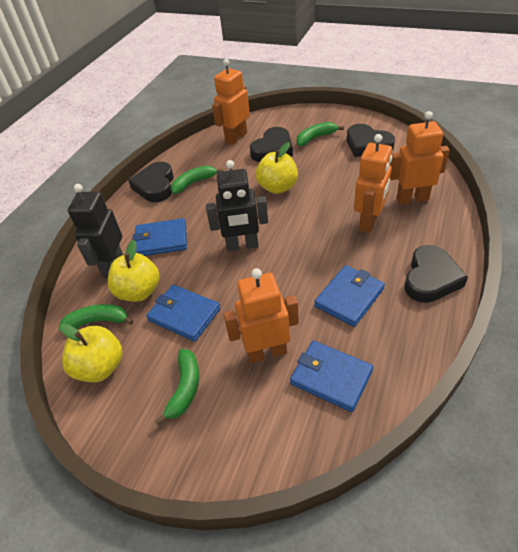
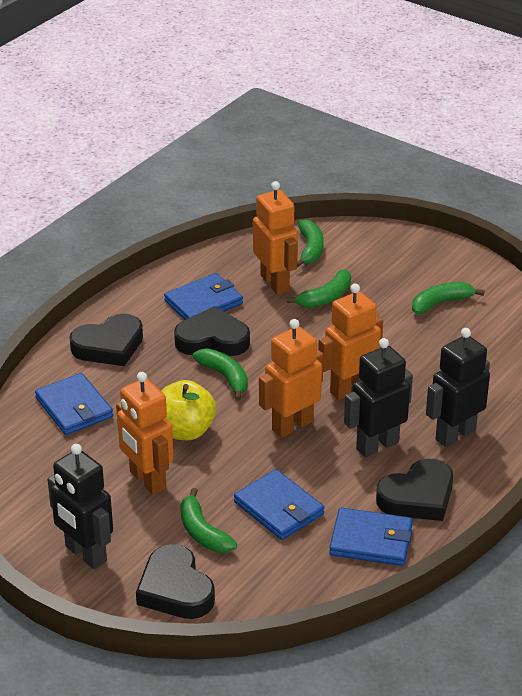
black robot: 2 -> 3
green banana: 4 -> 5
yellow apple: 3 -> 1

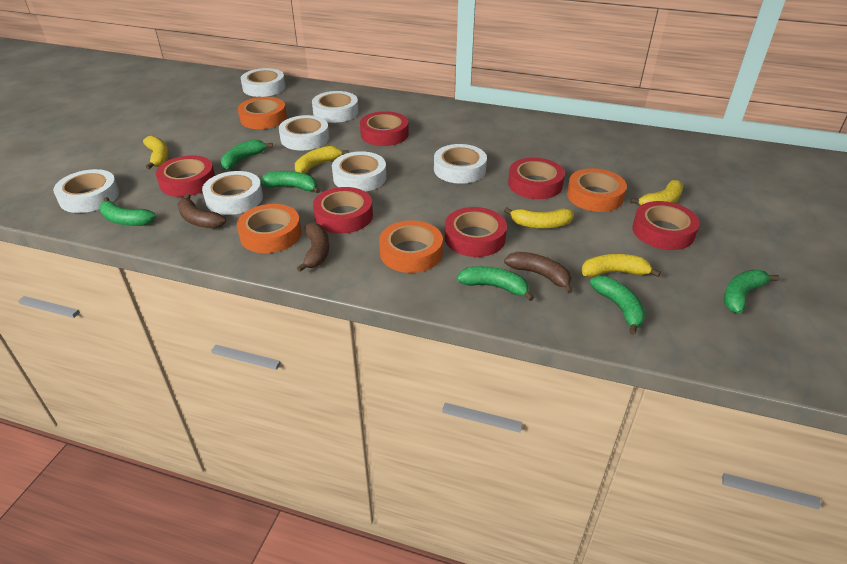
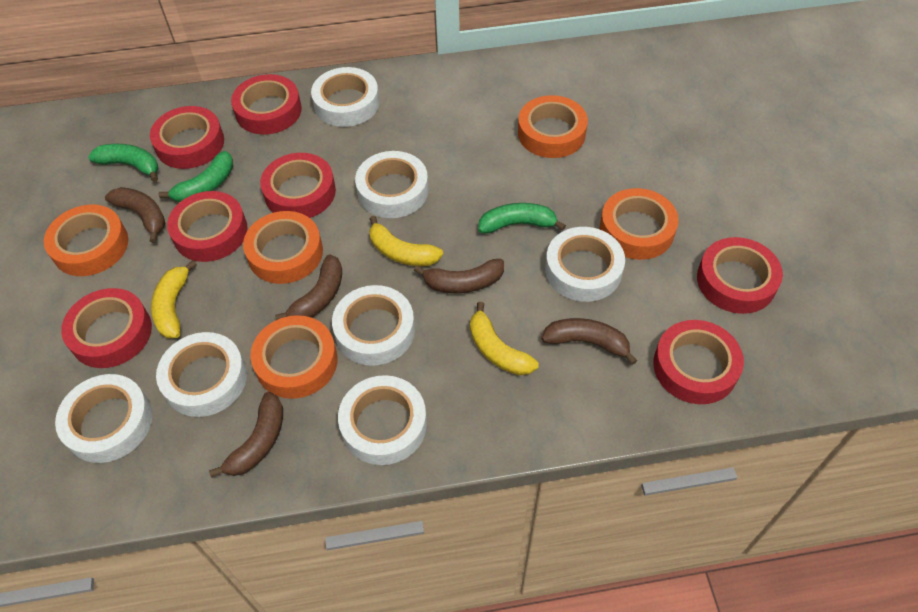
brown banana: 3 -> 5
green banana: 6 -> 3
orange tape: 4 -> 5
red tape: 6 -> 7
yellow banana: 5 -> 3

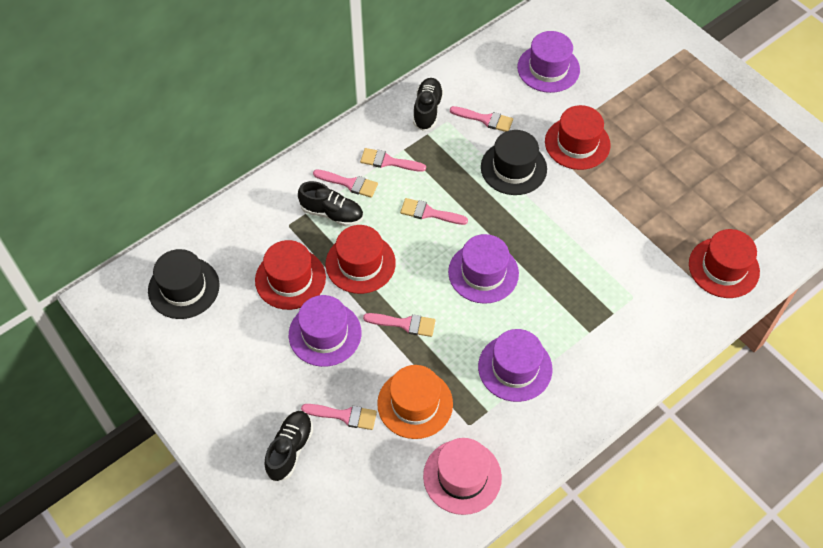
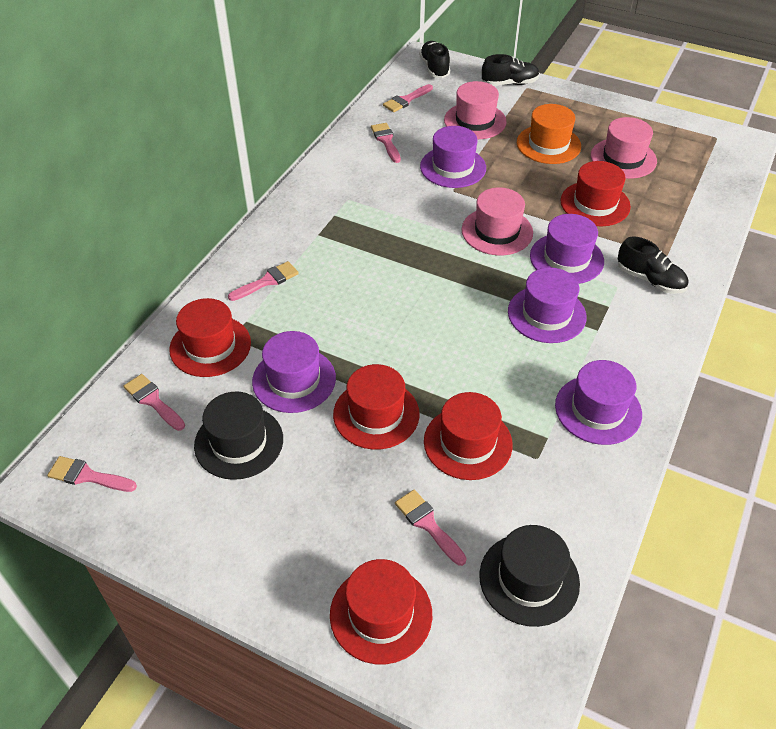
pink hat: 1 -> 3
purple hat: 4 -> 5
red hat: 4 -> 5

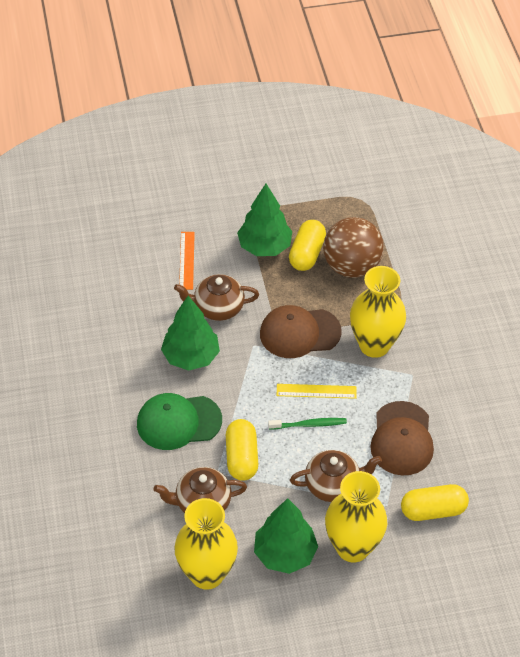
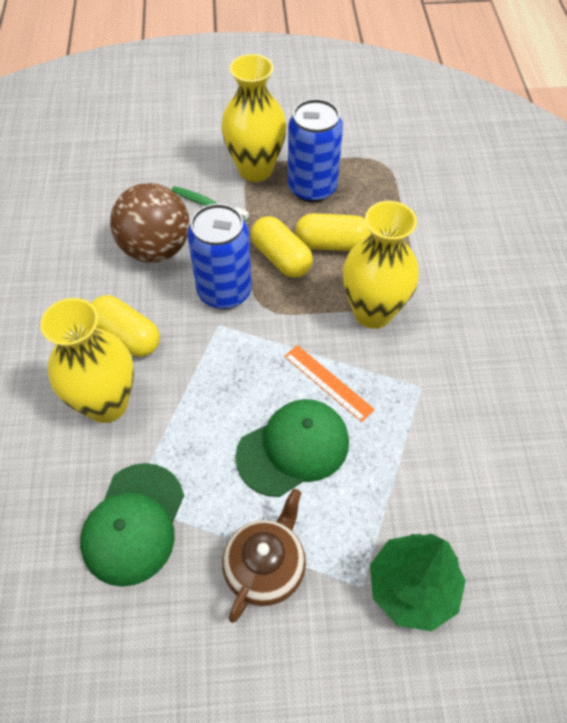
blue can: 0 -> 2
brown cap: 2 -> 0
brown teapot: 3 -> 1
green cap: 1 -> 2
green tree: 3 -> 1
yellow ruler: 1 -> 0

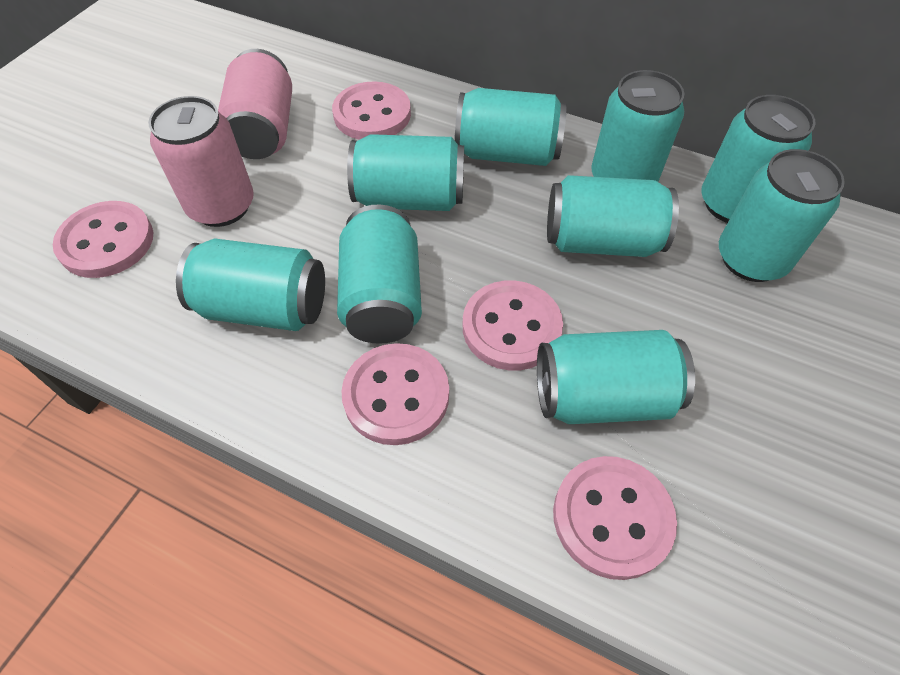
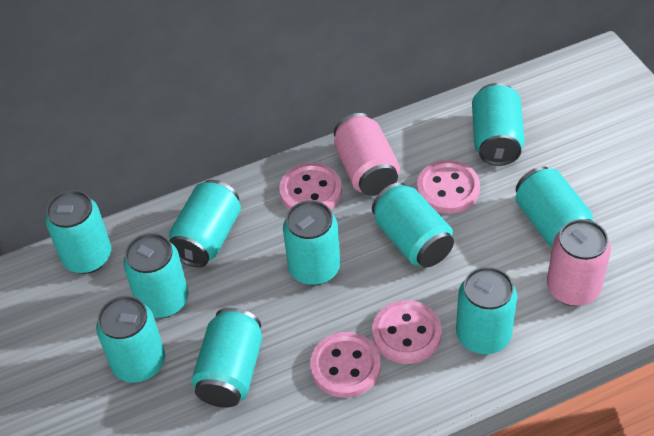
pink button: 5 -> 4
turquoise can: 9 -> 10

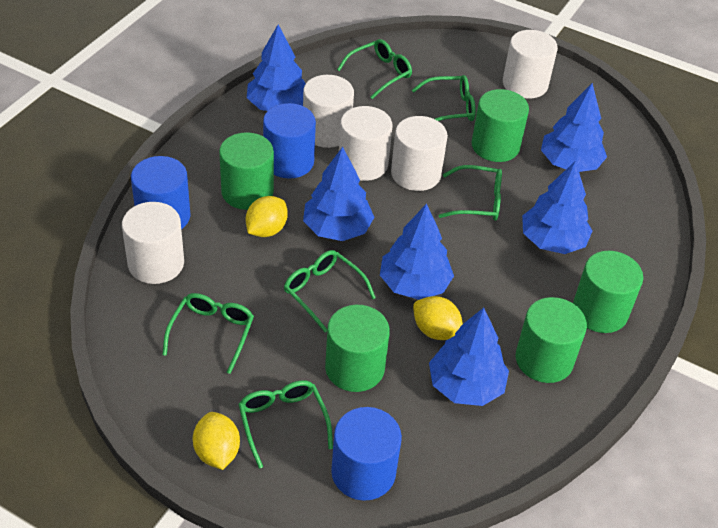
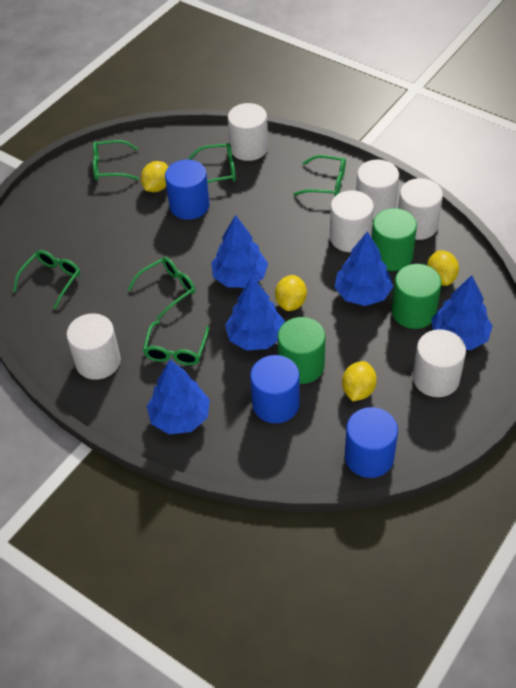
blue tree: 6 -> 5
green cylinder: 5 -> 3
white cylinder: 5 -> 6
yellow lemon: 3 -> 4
○ ○ ○ ○ ○ ○ ○
**What to do**: Pictures aside, print every line of the material exactly.

**Answer section**:
black robot: 2 -> 3
green banana: 4 -> 5
yellow apple: 3 -> 1

brown banana: 3 -> 5
green banana: 6 -> 3
orange tape: 4 -> 5
red tape: 6 -> 7
yellow banana: 5 -> 3

pink hat: 1 -> 3
purple hat: 4 -> 5
red hat: 4 -> 5

blue can: 0 -> 2
brown cap: 2 -> 0
brown teapot: 3 -> 1
green cap: 1 -> 2
green tree: 3 -> 1
yellow ruler: 1 -> 0

pink button: 5 -> 4
turquoise can: 9 -> 10

blue tree: 6 -> 5
green cylinder: 5 -> 3
white cylinder: 5 -> 6
yellow lemon: 3 -> 4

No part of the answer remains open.